- Work order -
In the data below, locate each line with the word "view" and list it.

________________________

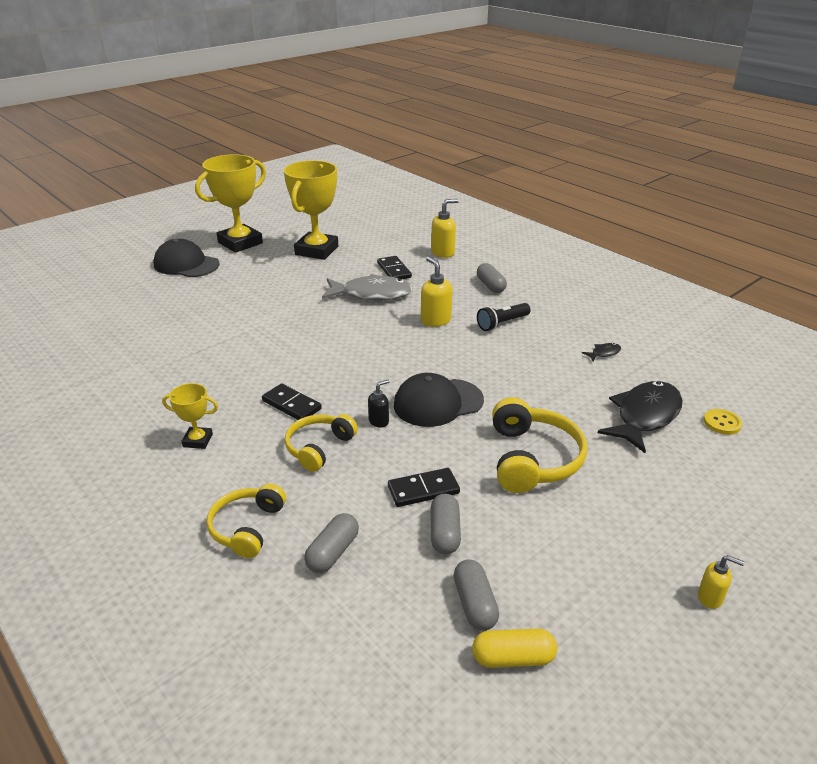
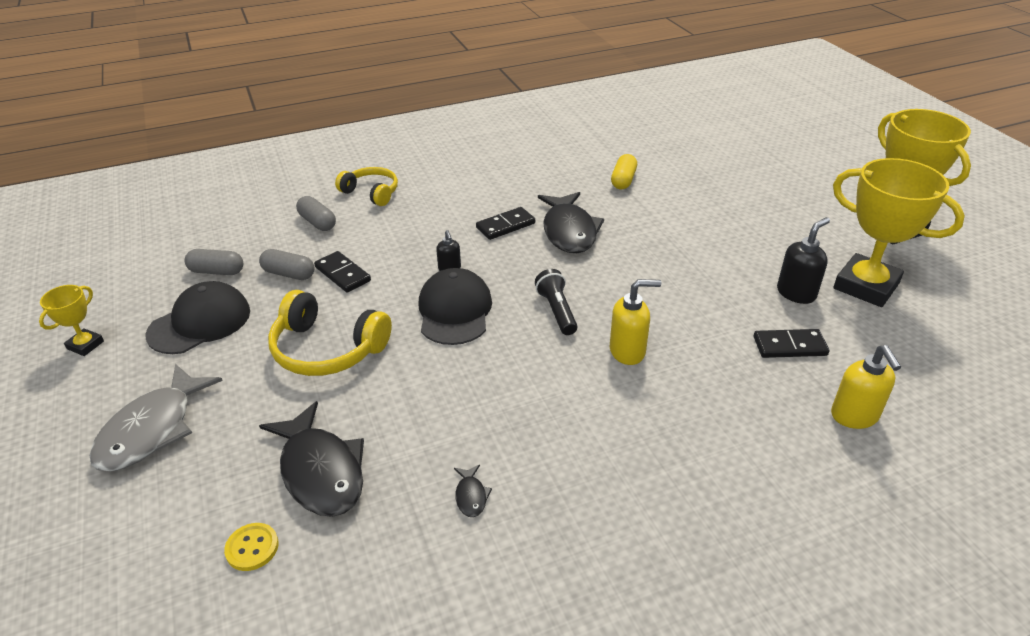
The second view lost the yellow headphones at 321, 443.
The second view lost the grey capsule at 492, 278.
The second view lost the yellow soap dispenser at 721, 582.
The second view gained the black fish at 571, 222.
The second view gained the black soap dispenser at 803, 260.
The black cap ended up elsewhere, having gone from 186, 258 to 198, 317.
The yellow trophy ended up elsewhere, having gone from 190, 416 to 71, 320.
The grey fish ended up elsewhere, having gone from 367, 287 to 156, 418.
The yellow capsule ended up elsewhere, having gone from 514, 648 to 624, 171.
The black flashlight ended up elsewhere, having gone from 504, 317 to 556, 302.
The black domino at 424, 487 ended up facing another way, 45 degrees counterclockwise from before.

________________________

- Your response -
The second view lost the yellow headphones at 321, 443.
The second view lost the grey capsule at 492, 278.
The second view lost the yellow soap dispenser at 721, 582.
The second view gained the black fish at 571, 222.
The second view gained the black soap dispenser at 803, 260.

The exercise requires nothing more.